## Available data
<<<<
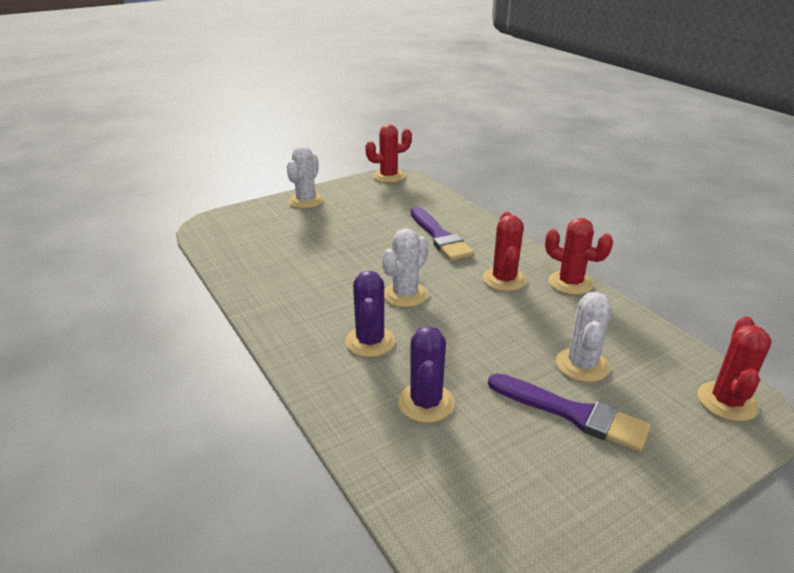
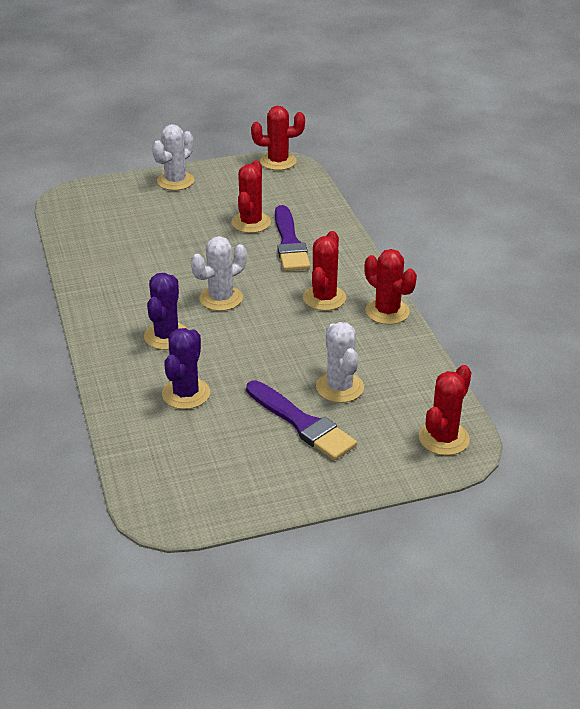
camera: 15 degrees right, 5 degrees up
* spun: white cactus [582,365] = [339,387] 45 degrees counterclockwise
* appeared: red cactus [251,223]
>>>>
## Work to be completed
The listing above should be returned word for word, with pictures omitted.

## Task response
camera: 15 degrees right, 5 degrees up
* spun: white cactus [582,365] = [339,387] 45 degrees counterclockwise
* appeared: red cactus [251,223]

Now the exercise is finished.